_Extracted records_:
────────────────────────────────────────
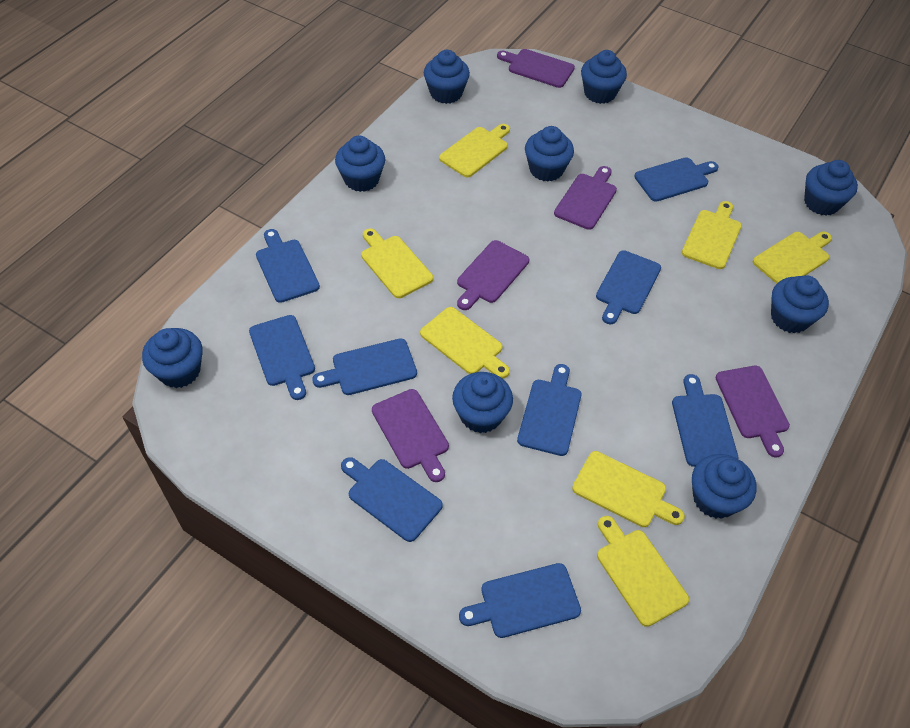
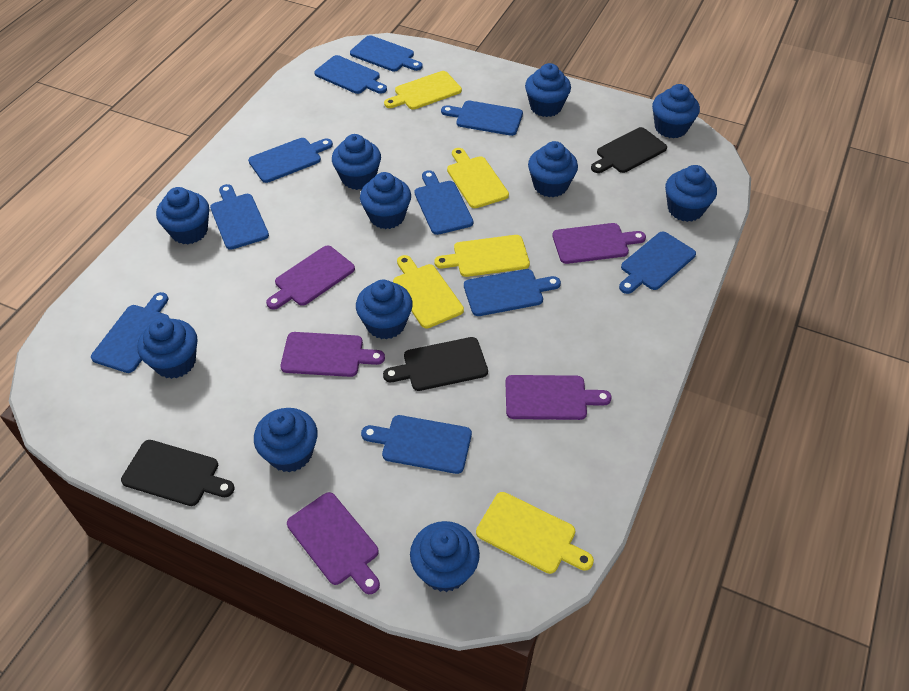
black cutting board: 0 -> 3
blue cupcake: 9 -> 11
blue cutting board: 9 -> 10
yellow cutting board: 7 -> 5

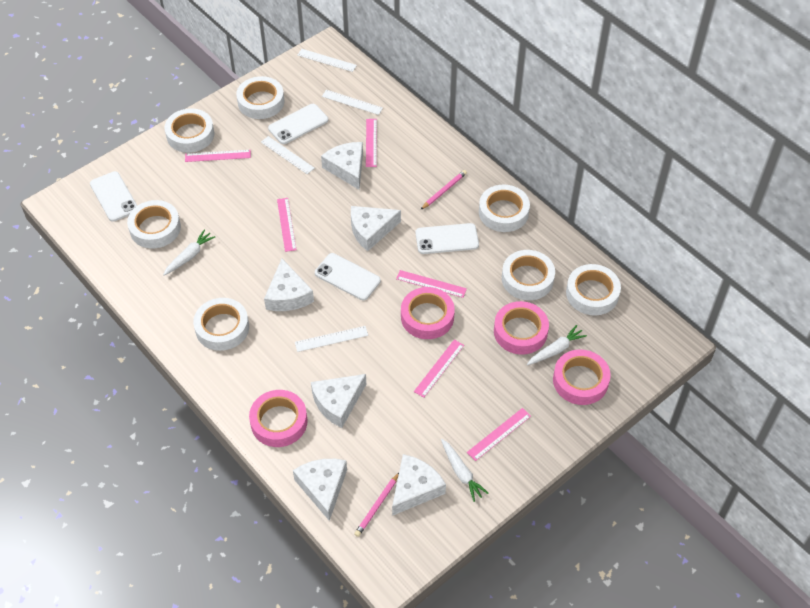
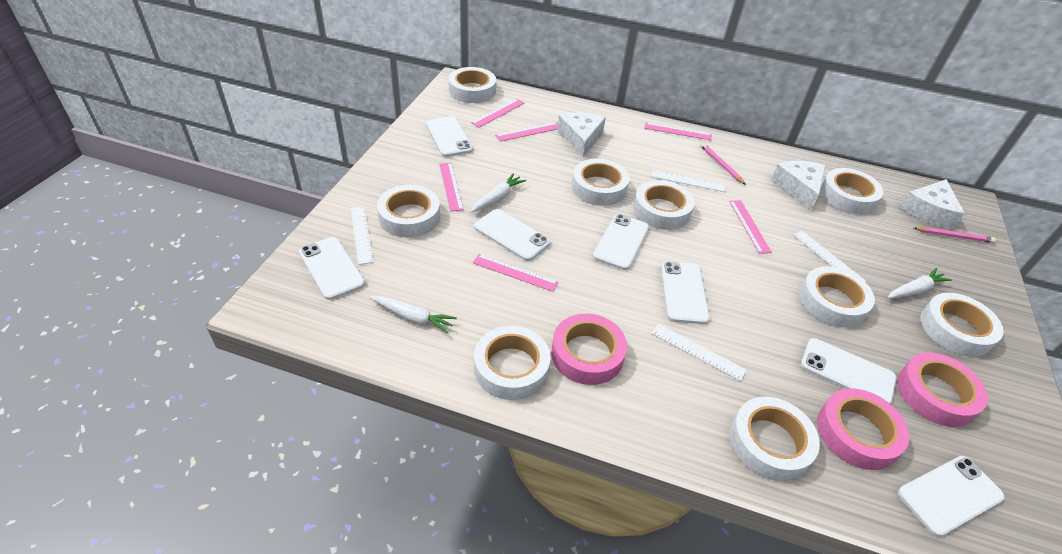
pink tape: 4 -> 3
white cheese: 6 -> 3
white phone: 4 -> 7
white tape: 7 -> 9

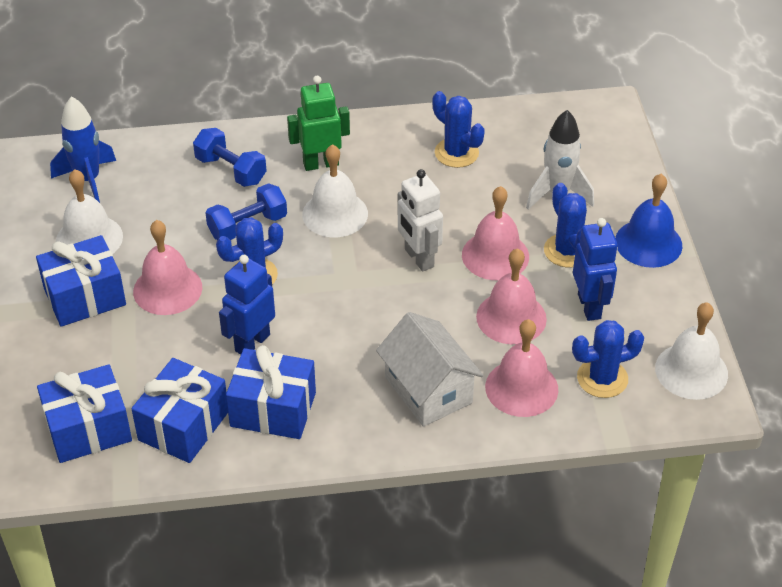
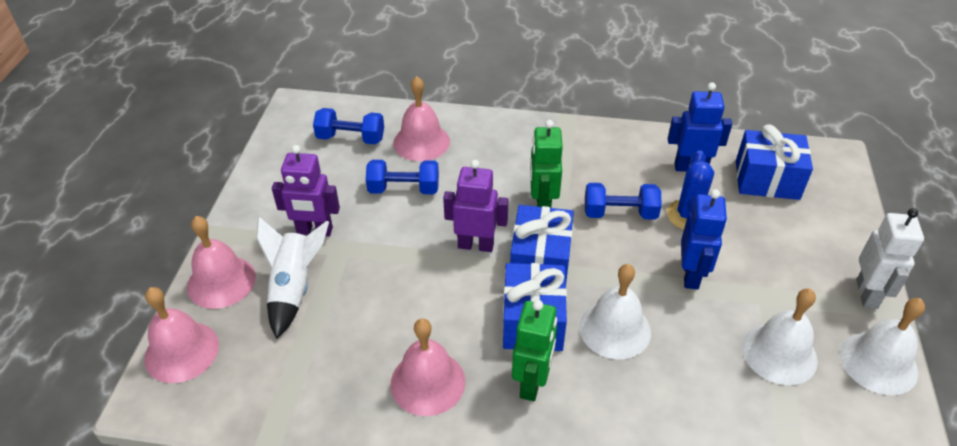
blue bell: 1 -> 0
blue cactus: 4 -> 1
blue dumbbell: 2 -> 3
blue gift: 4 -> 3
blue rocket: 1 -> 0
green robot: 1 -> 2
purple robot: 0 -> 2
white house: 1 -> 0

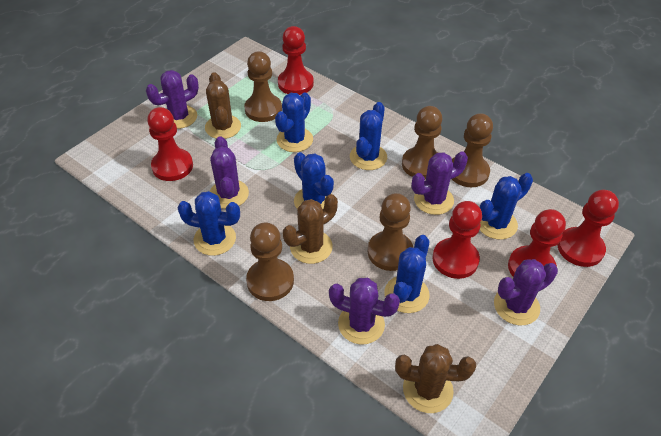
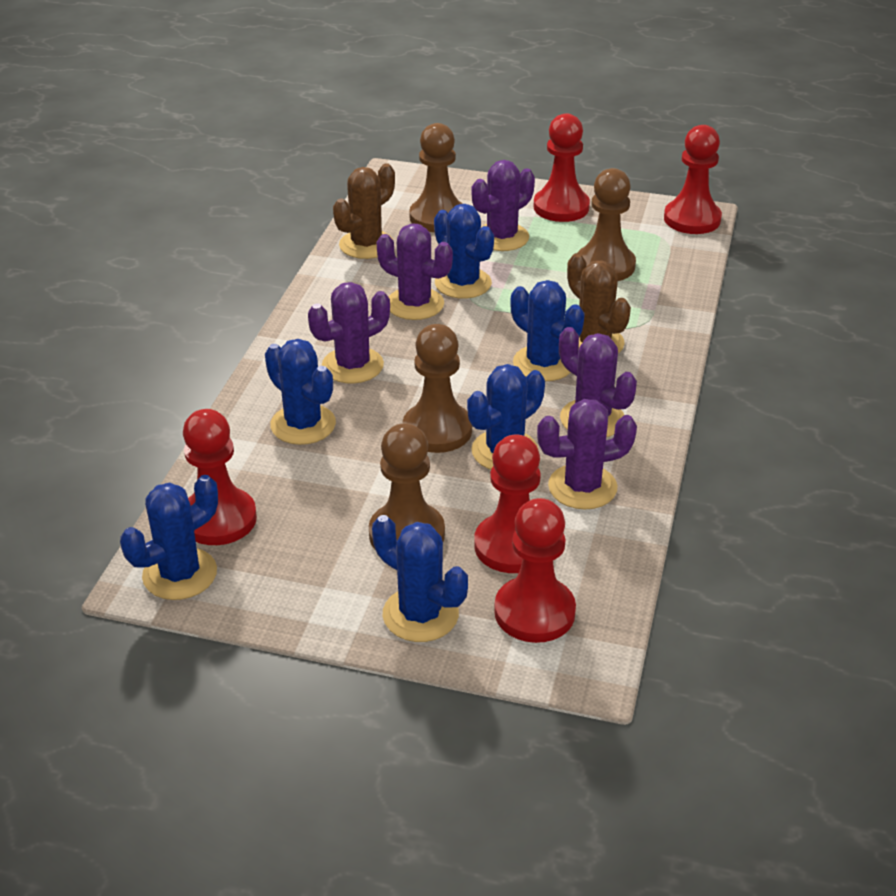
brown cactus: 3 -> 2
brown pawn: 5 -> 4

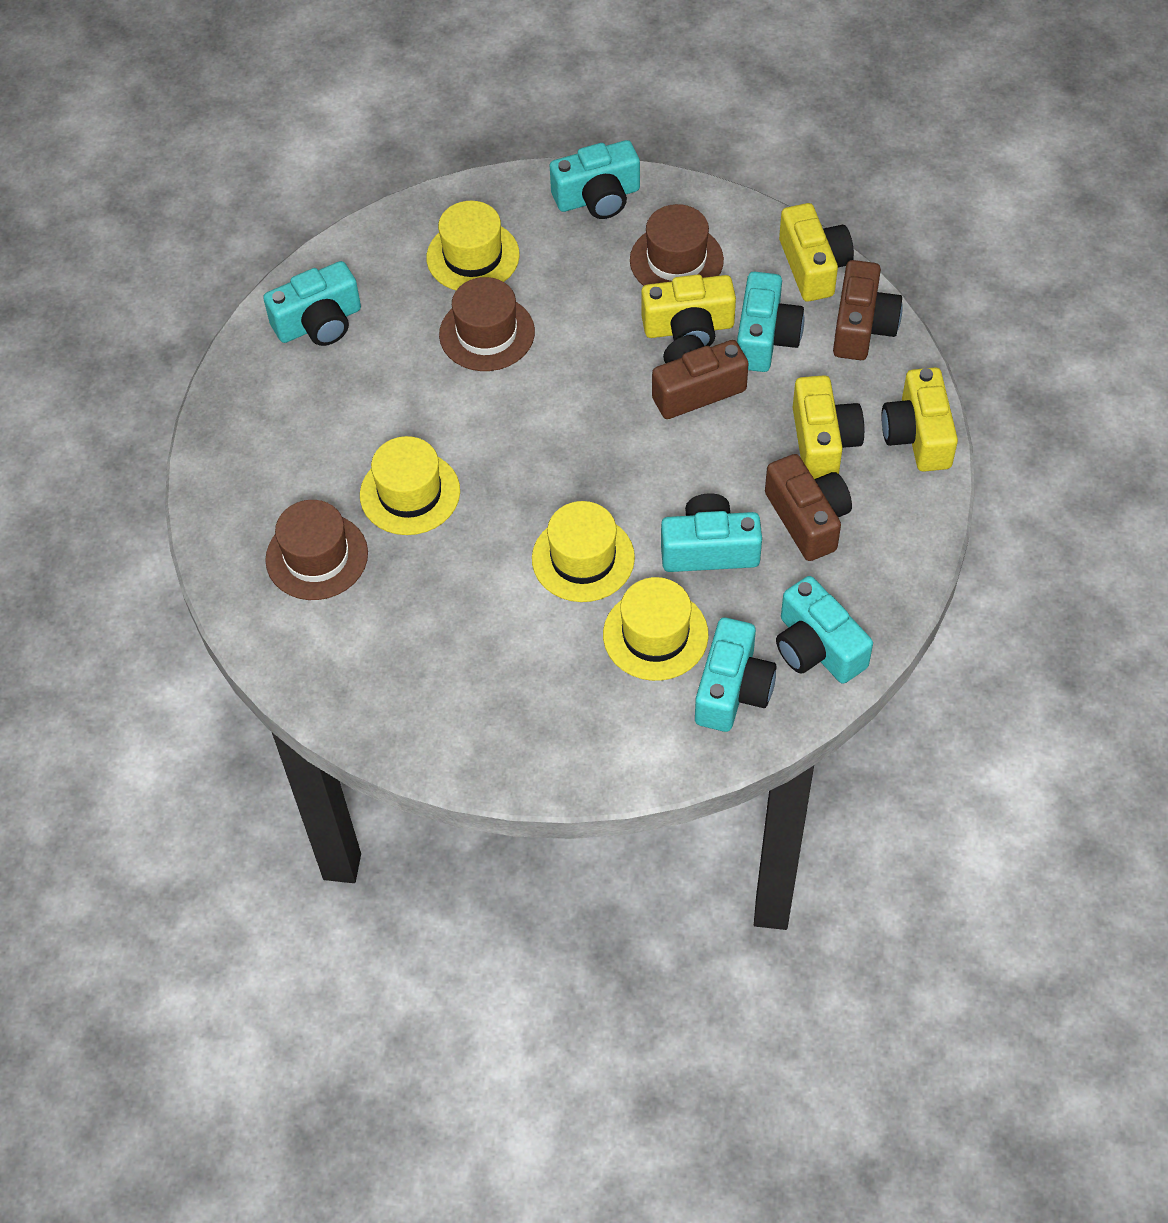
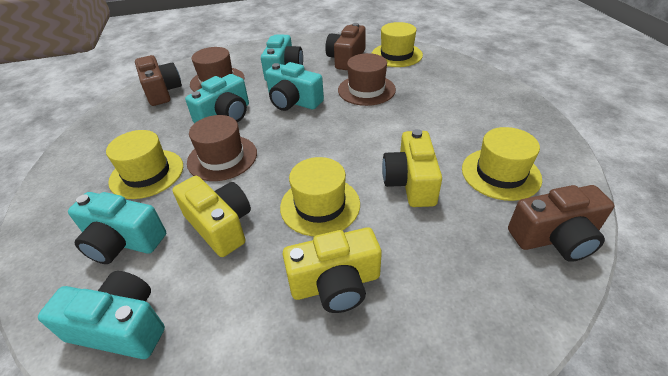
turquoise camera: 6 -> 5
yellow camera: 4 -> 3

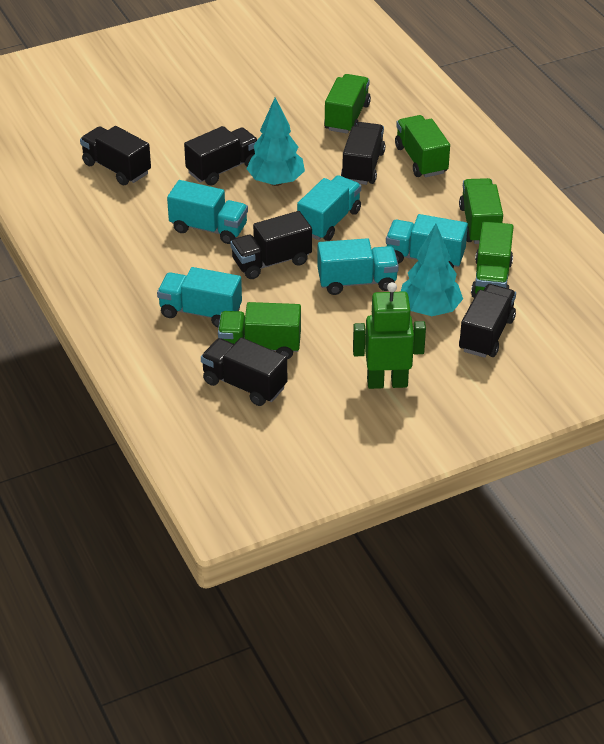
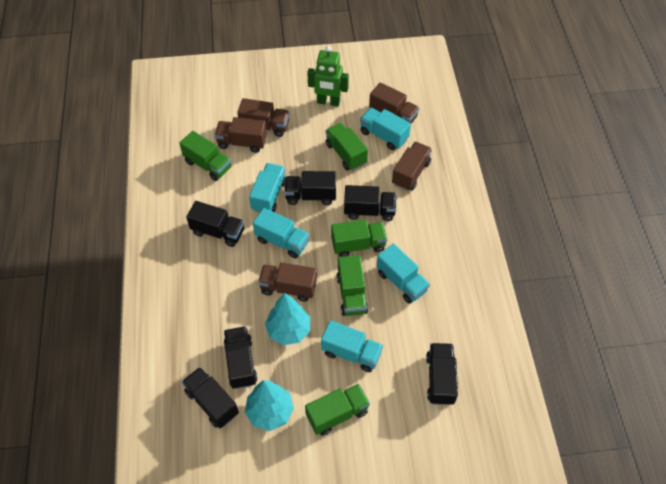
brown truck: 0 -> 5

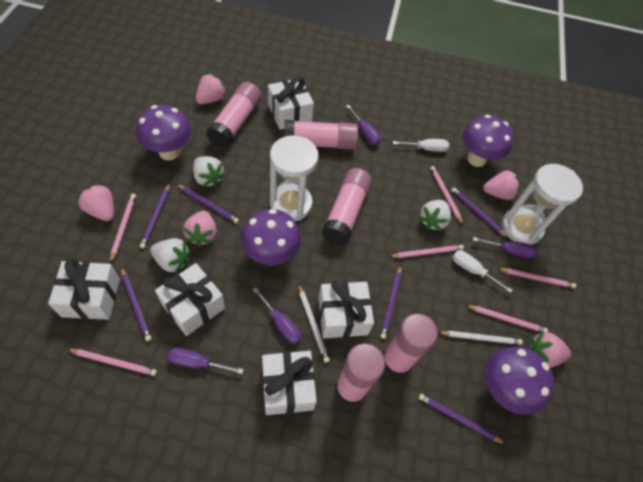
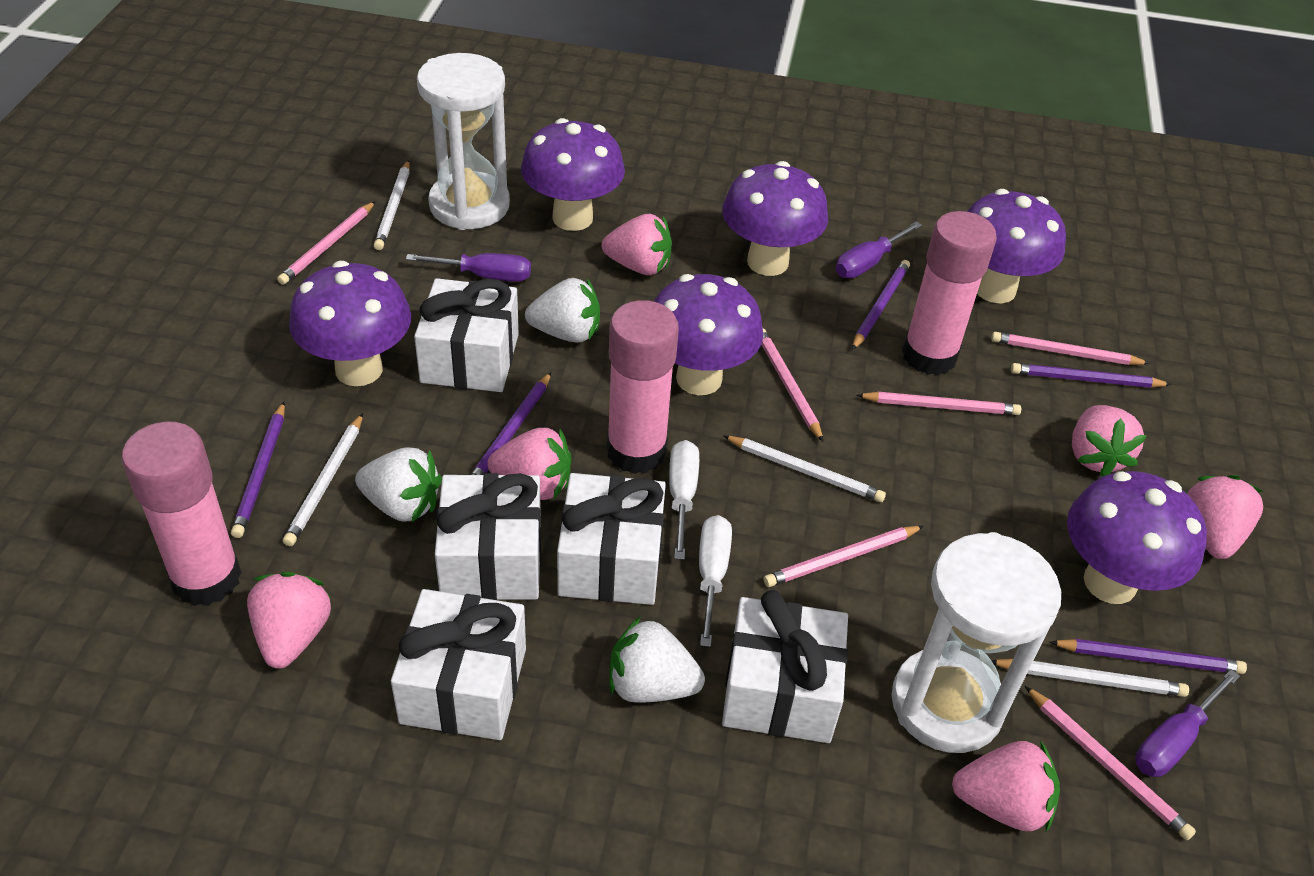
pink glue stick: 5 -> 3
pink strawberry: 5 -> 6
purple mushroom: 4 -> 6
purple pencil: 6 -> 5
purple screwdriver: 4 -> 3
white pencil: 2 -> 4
────────────────────────────────────────
Reproduce the lines above exactly, image-free.

_Result for this exercise_:
black cutting board: 0 -> 3
blue cupcake: 9 -> 11
blue cutting board: 9 -> 10
yellow cutting board: 7 -> 5

pink tape: 4 -> 3
white cheese: 6 -> 3
white phone: 4 -> 7
white tape: 7 -> 9

blue bell: 1 -> 0
blue cactus: 4 -> 1
blue dumbbell: 2 -> 3
blue gift: 4 -> 3
blue rocket: 1 -> 0
green robot: 1 -> 2
purple robot: 0 -> 2
white house: 1 -> 0

brown cactus: 3 -> 2
brown pawn: 5 -> 4

turquoise camera: 6 -> 5
yellow camera: 4 -> 3

brown truck: 0 -> 5

pink glue stick: 5 -> 3
pink strawberry: 5 -> 6
purple mushroom: 4 -> 6
purple pencil: 6 -> 5
purple screwdriver: 4 -> 3
white pencil: 2 -> 4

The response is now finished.